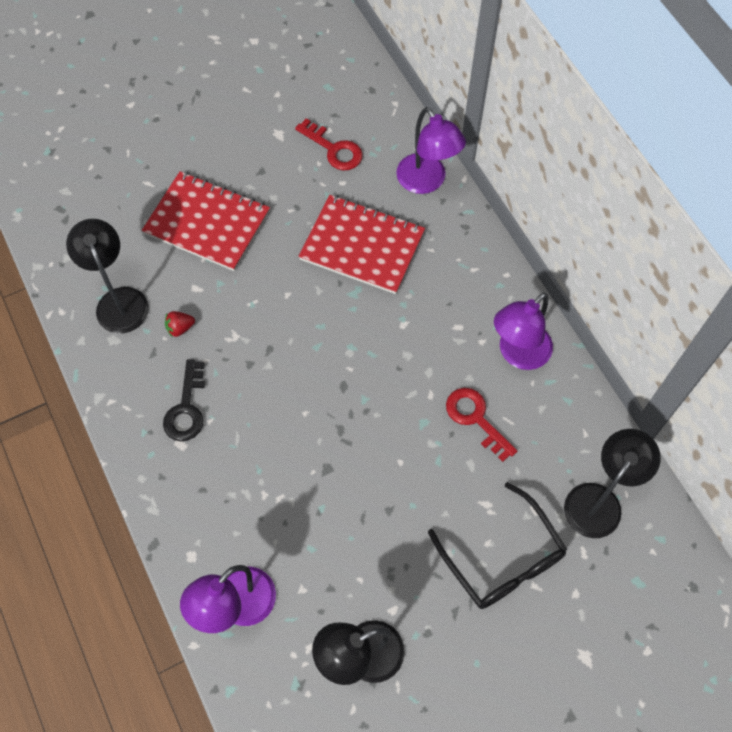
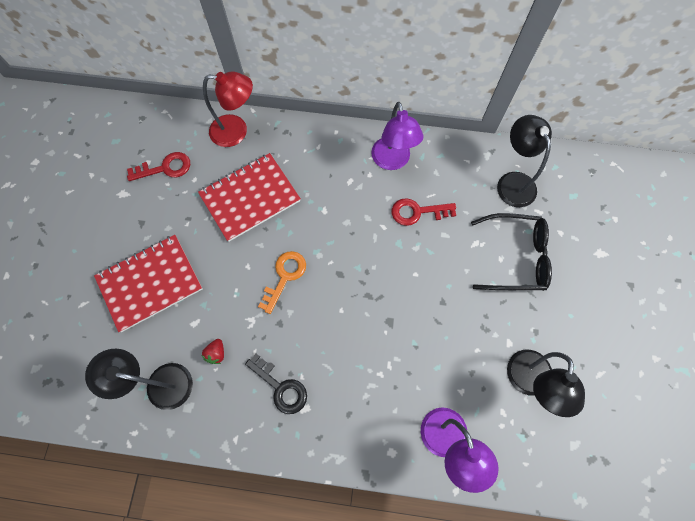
camera: 55 degrees left, 5 degrees up
purple lamp [396,107,466,194] -> red lamp [203,71,253,147]
none -> orange key [258,251,306,314]

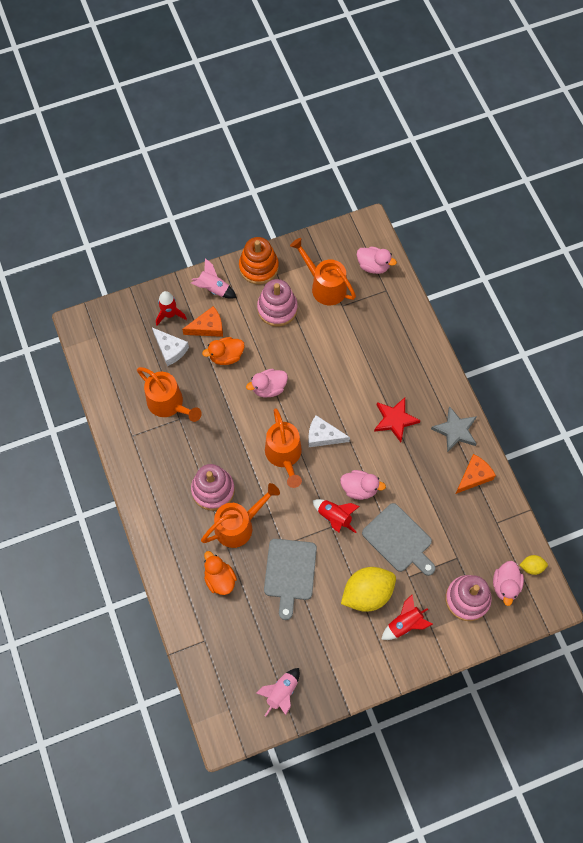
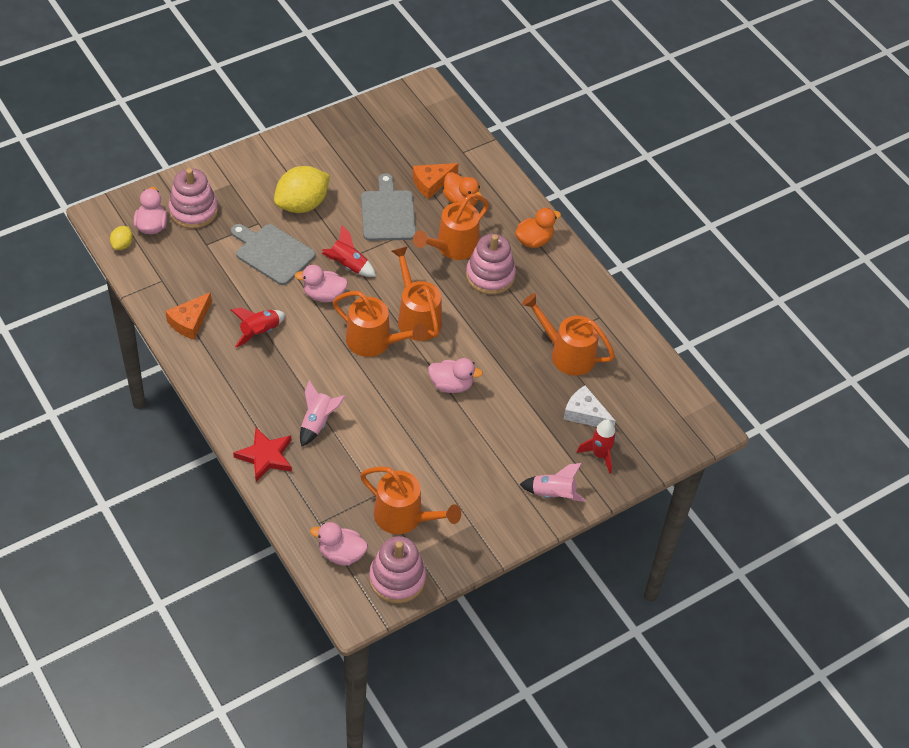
camera: 165 degrees right, 15 degrees down
orange cheese [182,306,223,337] -> orange cheese moved to [412,163,459,199]
orange duck [202,337,245,365] -> orange duck moved to [515,208,561,248]
orange stacking toy [239,237,279,284] -> none
pink duck [246,369,288,398] -> pink duck turned 45 degrees clockwise [428,358,483,393]
pink rocket [256,668,300,717] -> pink rocket moved to [300,380,345,447]
pink stacking toy [257,279,298,327] -> pink stacking toy moved to [369,536,426,603]
white cheese [308,415,350,447] -> orange watering can [333,291,427,357]
red star [374,397,421,442] -> red star moved to [233,428,292,482]
red rocket [381,595,433,640] -> red rocket moved to [231,308,285,347]
grey star [431,406,477,452] -> none
yellow lemon [520,555,548,575] -> yellow lemon turned 60 degrees counterclockwise [110,226,133,250]

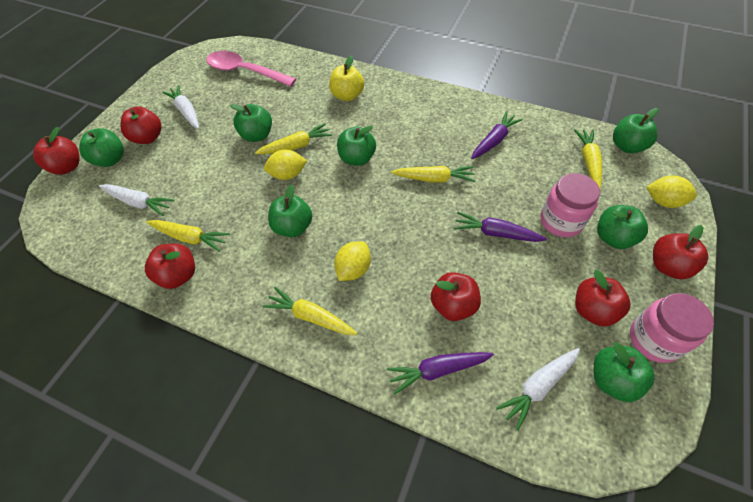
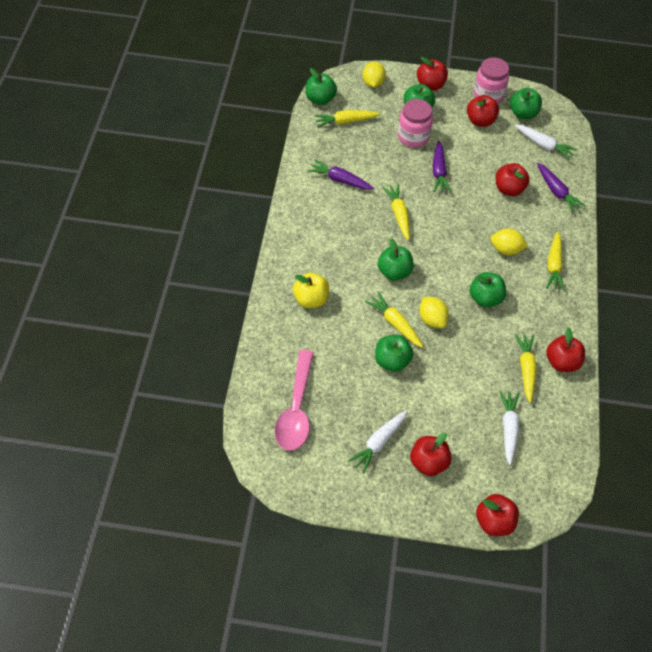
camera: 110 degrees left, 0 degrees up
green apple [79,128,124,167] -> none

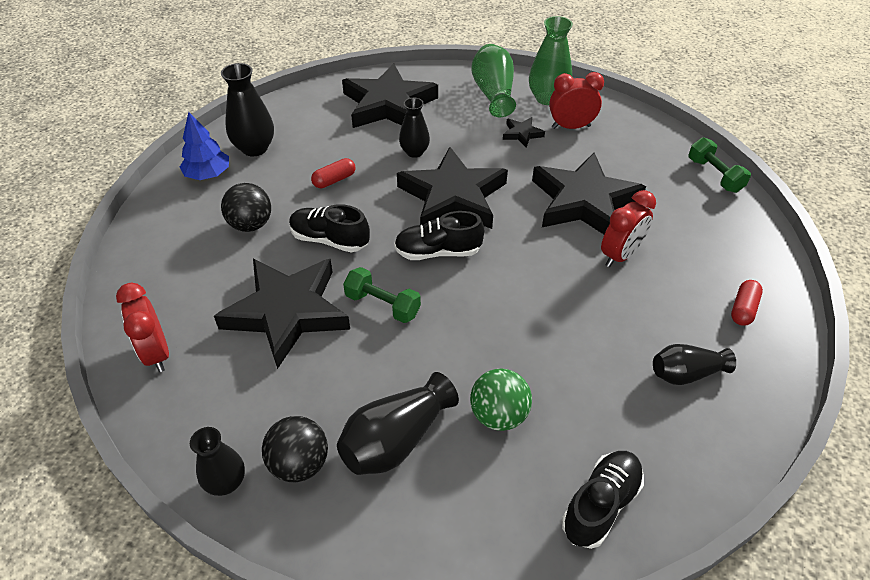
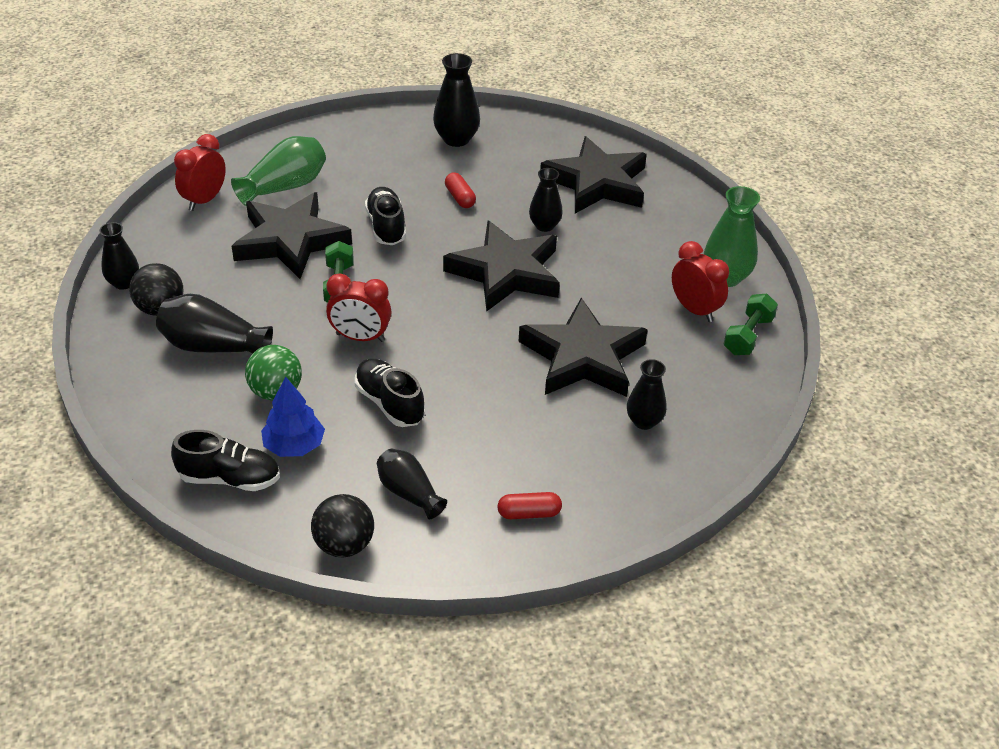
camera: 55 degrees right, 5 degrees down
blue tree [180,112,229,180] -> blue tree moved to [261,377,325,457]
black ball [221,183,271,232] -> black ball moved to [311,494,374,557]
red capsule [311,158,356,188] -> red capsule turned 45 degrees clockwise [445,172,476,208]
black shoe [394,211,484,260] -> black shoe moved to [355,358,425,427]
green vase [472,44,516,117] -> green vase moved to [231,136,326,206]
black star [503,117,545,148] -> none
red clock [601,190,656,267] -> red clock moved to [326,273,392,342]
green dumbbell [689,137,751,193] -> green dumbbell moved to [724,294,778,355]
none -> black vase [627,359,667,430]

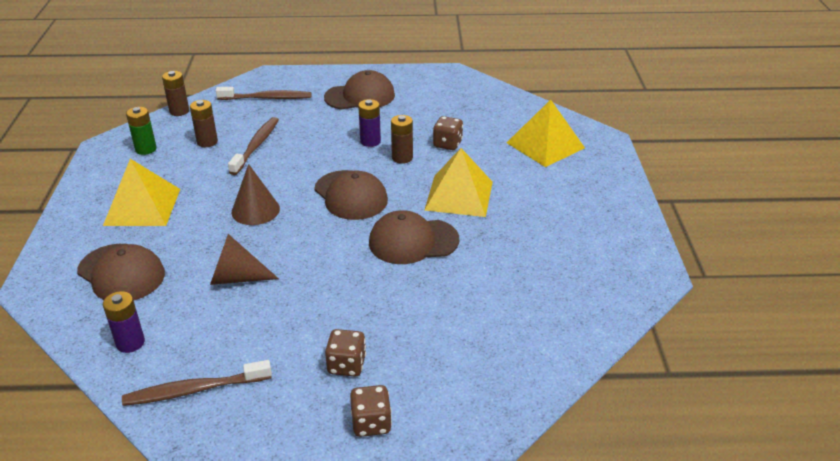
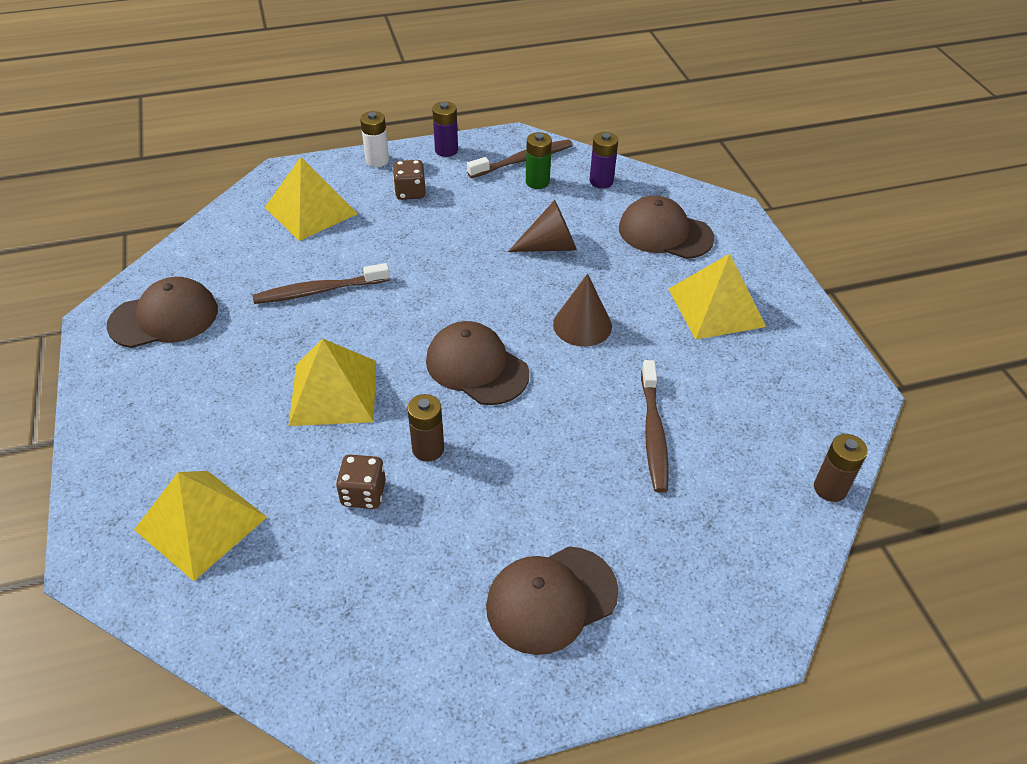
camera: 165 degrees right, 10 degrees up
green battery [126,107,157,155] -> green battery moved to [526,132,552,189]
brown battery [190,100,218,147] -> none
brown toothbrush [216,87,311,100] -> brown toothbrush moved to [253,263,390,304]
brown dice [350,385,392,437] -> white battery [360,111,389,167]
purple battery [358,99,381,147] -> purple battery moved to [432,101,458,157]
brown cap [369,210,459,264] -> brown cap moved to [107,277,218,348]
none -> yellow pyramid [265,157,358,241]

_Exercise_. Each line above should be output exactly, apart from the pictures.

_Exercise response_.
camera: 55 degrees left, 5 degrees up
purple lamp [396,107,466,194] -> red lamp [203,71,253,147]
none -> orange key [258,251,306,314]

camera: 165 degrees right, 15 degrees down
orange cheese [182,306,223,337] -> orange cheese moved to [412,163,459,199]
orange duck [202,337,245,365] -> orange duck moved to [515,208,561,248]
orange stacking toy [239,237,279,284] -> none
pink duck [246,369,288,398] -> pink duck turned 45 degrees clockwise [428,358,483,393]
pink rocket [256,668,300,717] -> pink rocket moved to [300,380,345,447]
pink stacking toy [257,279,298,327] -> pink stacking toy moved to [369,536,426,603]
white cheese [308,415,350,447] -> orange watering can [333,291,427,357]
red star [374,397,421,442] -> red star moved to [233,428,292,482]
red rocket [381,595,433,640] -> red rocket moved to [231,308,285,347]
grey star [431,406,477,452] -> none
yellow lemon [520,555,548,575] -> yellow lemon turned 60 degrees counterclockwise [110,226,133,250]

camera: 110 degrees left, 0 degrees up
green apple [79,128,124,167] -> none

camera: 55 degrees right, 5 degrees down
blue tree [180,112,229,180] -> blue tree moved to [261,377,325,457]
black ball [221,183,271,232] -> black ball moved to [311,494,374,557]
red capsule [311,158,356,188] -> red capsule turned 45 degrees clockwise [445,172,476,208]
black shoe [394,211,484,260] -> black shoe moved to [355,358,425,427]
green vase [472,44,516,117] -> green vase moved to [231,136,326,206]
black star [503,117,545,148] -> none
red clock [601,190,656,267] -> red clock moved to [326,273,392,342]
green dumbbell [689,137,751,193] -> green dumbbell moved to [724,294,778,355]
none -> black vase [627,359,667,430]

camera: 165 degrees right, 10 degrees up
green battery [126,107,157,155] -> green battery moved to [526,132,552,189]
brown battery [190,100,218,147] -> none
brown toothbrush [216,87,311,100] -> brown toothbrush moved to [253,263,390,304]
brown dice [350,385,392,437] -> white battery [360,111,389,167]
purple battery [358,99,381,147] -> purple battery moved to [432,101,458,157]
brown cap [369,210,459,264] -> brown cap moved to [107,277,218,348]
none -> yellow pyramid [265,157,358,241]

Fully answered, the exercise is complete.